TO DO:
A faithful copy of all the entries is required, with no pictures in it.

----- TASK INPUTS

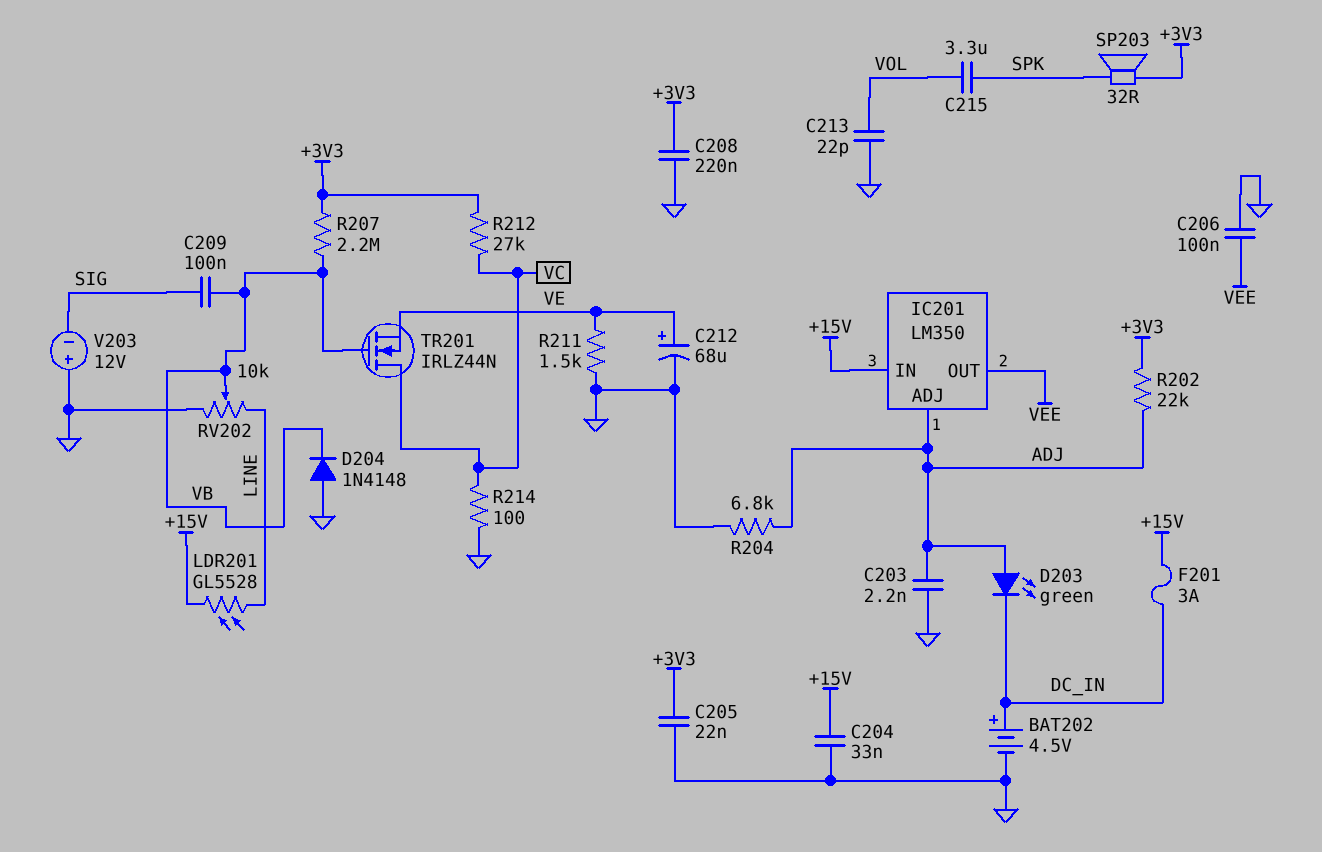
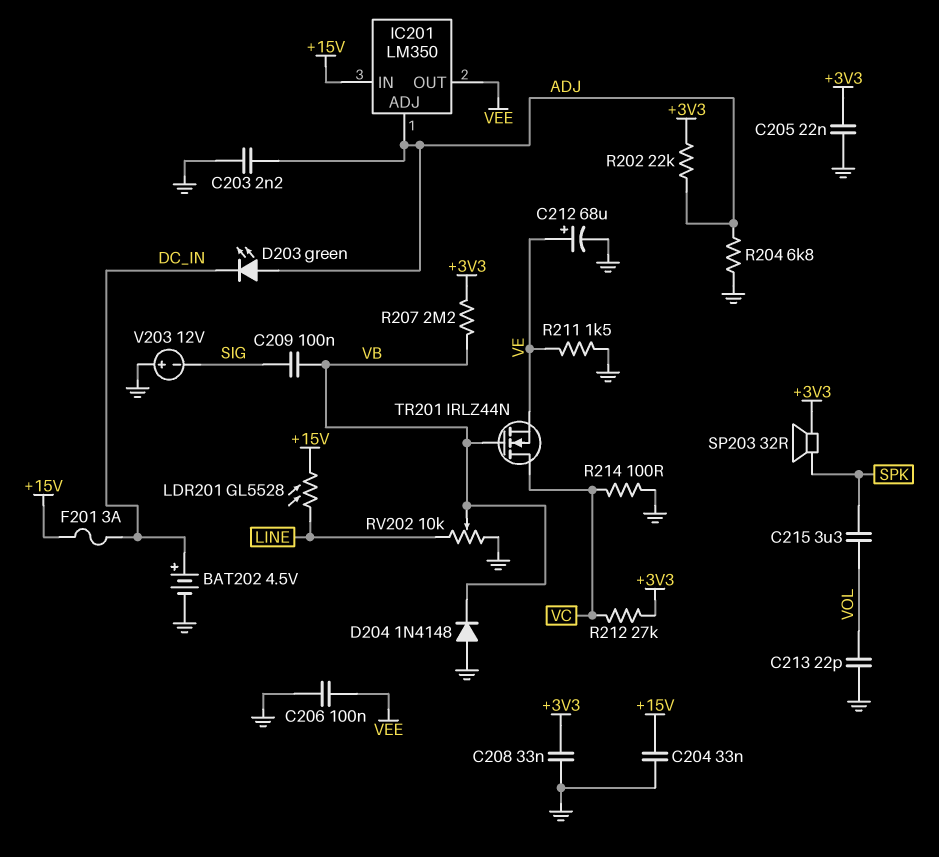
C208: 220nF (+3V3, GND) -> 33nF (+3V3, GND)

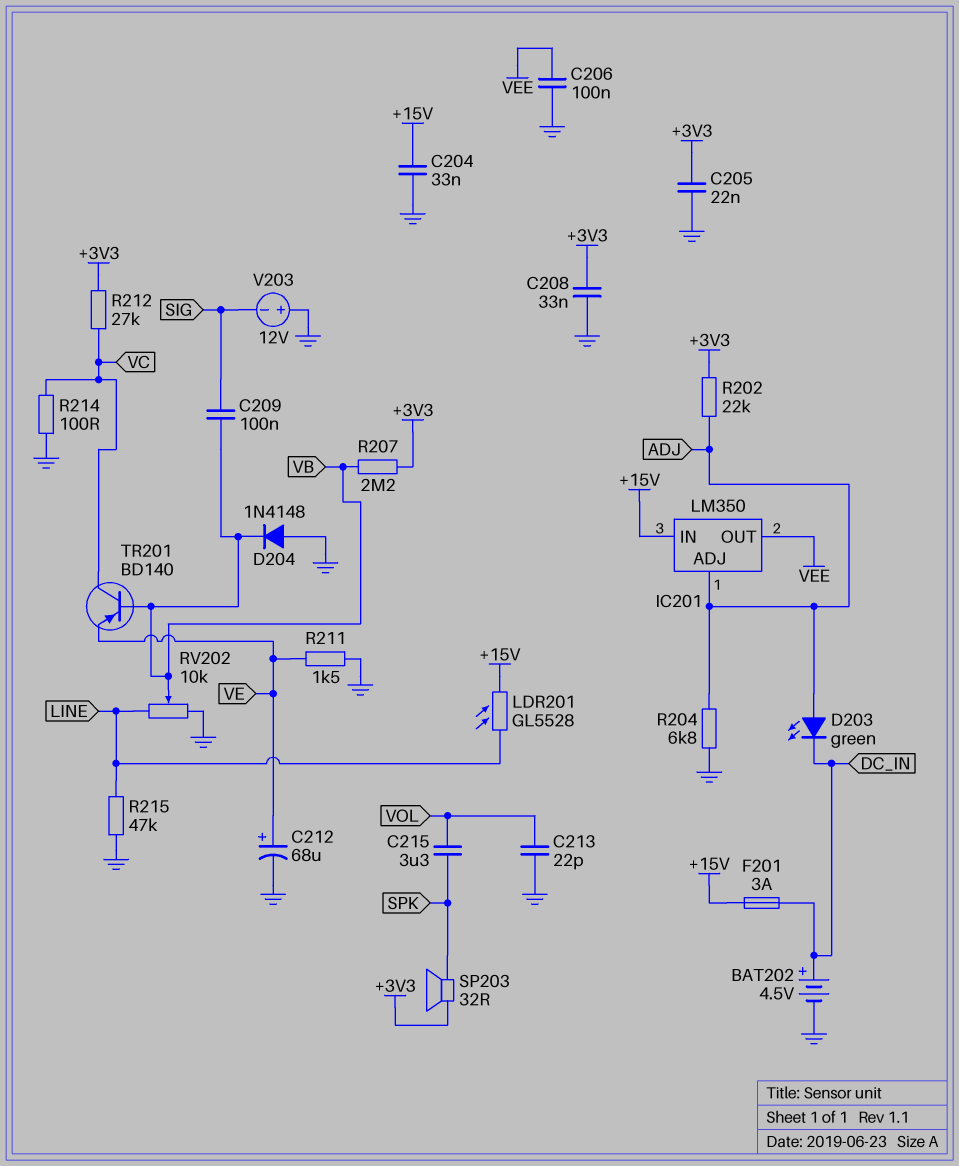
C203: 2.2nF (ADJ, GND) -> none
R215: none -> 47k (GND, LINE)
TR201: NMOS IRLZ44N (G VB, D VC, S VE) -> PNP BD140 (B VB, C VC, E VE)

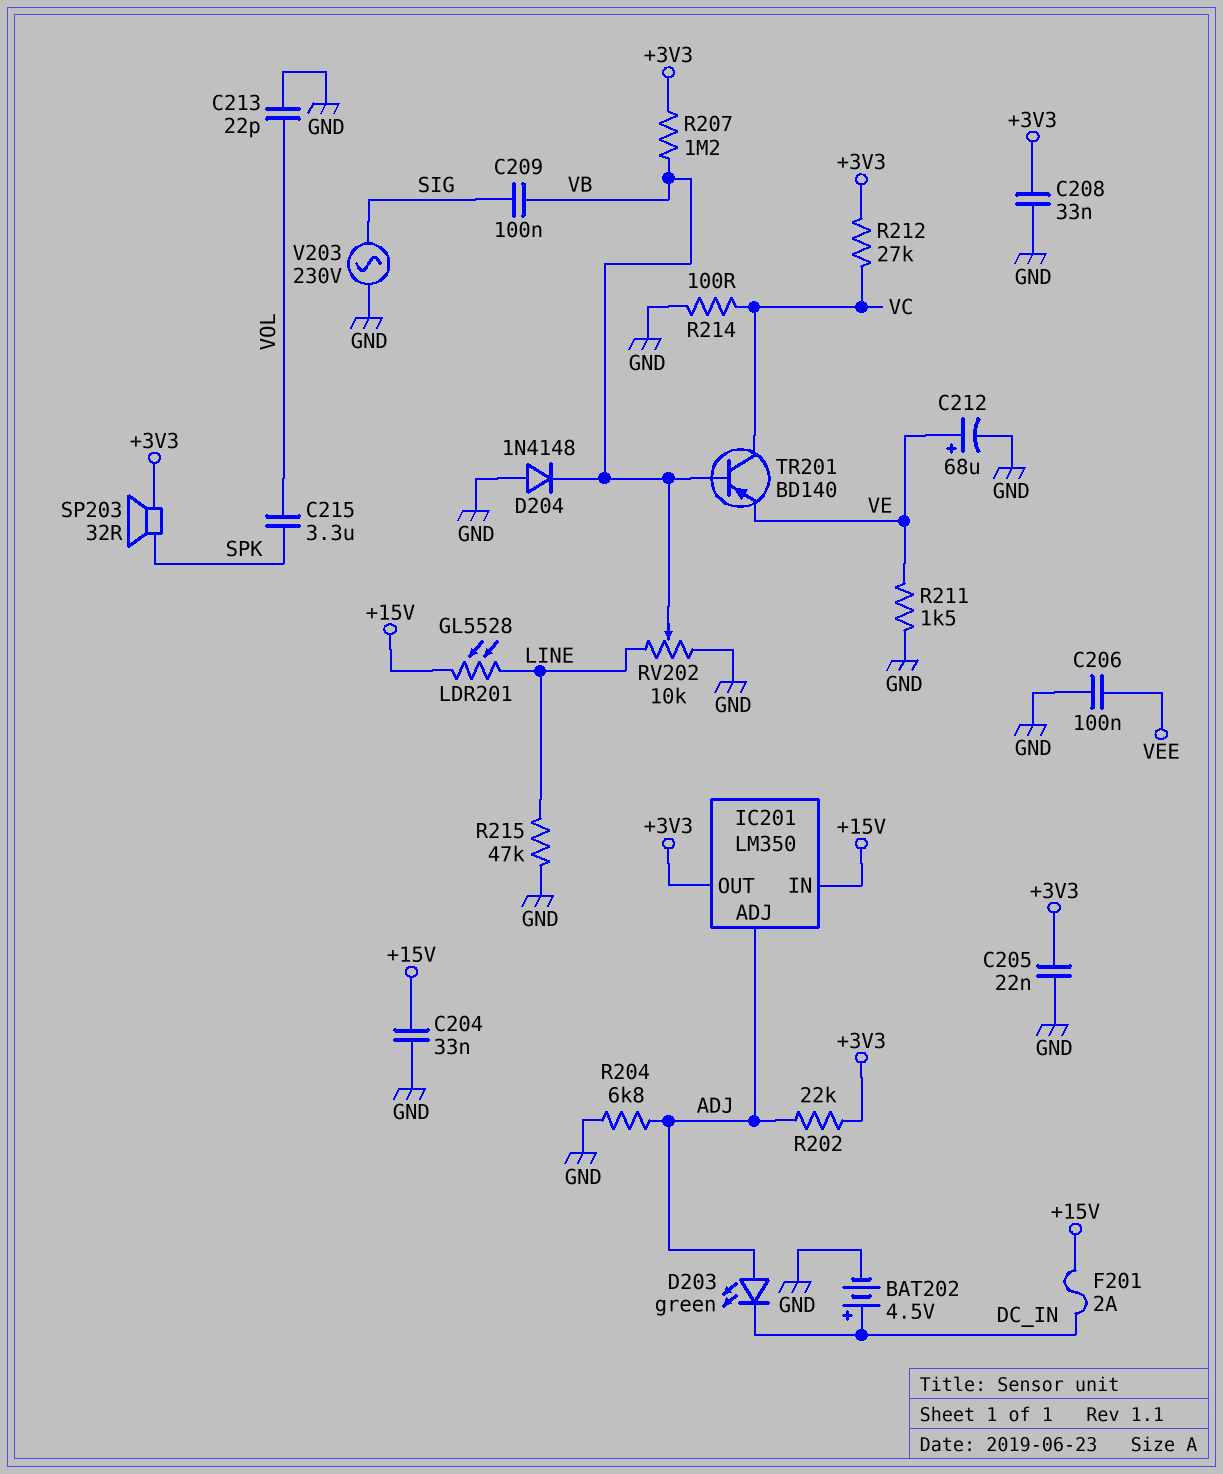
F201: 3A (+15V, DC_IN) -> 2A (+15V, DC_IN)
IC201 pin OUT: VEE -> +3V3
R207: 2.2M (+3V3, VB) -> 1.2M (+3V3, VB)
V203: 12V (plus GND, minus SIG) -> AC 230V (GND, SIG)

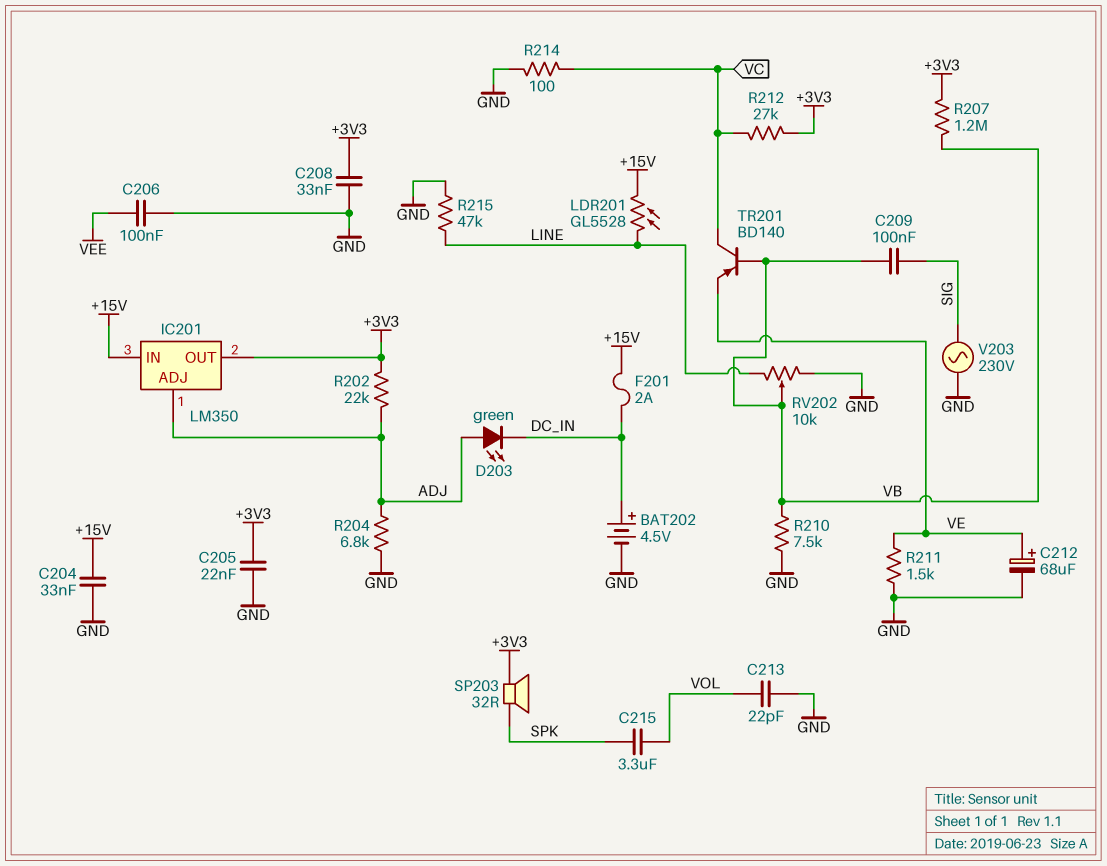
D204: diode 1N4148 (A GND, K VB) -> none
R210: none -> 7.5k (GND, VB)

----------

ANSWER:
C208: 220nF (+3V3, GND) -> 33nF (+3V3, GND)

C203: 2.2nF (ADJ, GND) -> none
R215: none -> 47k (GND, LINE)
TR201: NMOS IRLZ44N (G VB, D VC, S VE) -> PNP BD140 (B VB, C VC, E VE)

F201: 3A (+15V, DC_IN) -> 2A (+15V, DC_IN)
IC201 pin OUT: VEE -> +3V3
R207: 2.2M (+3V3, VB) -> 1.2M (+3V3, VB)
V203: 12V (plus GND, minus SIG) -> AC 230V (GND, SIG)

D204: diode 1N4148 (A GND, K VB) -> none
R210: none -> 7.5k (GND, VB)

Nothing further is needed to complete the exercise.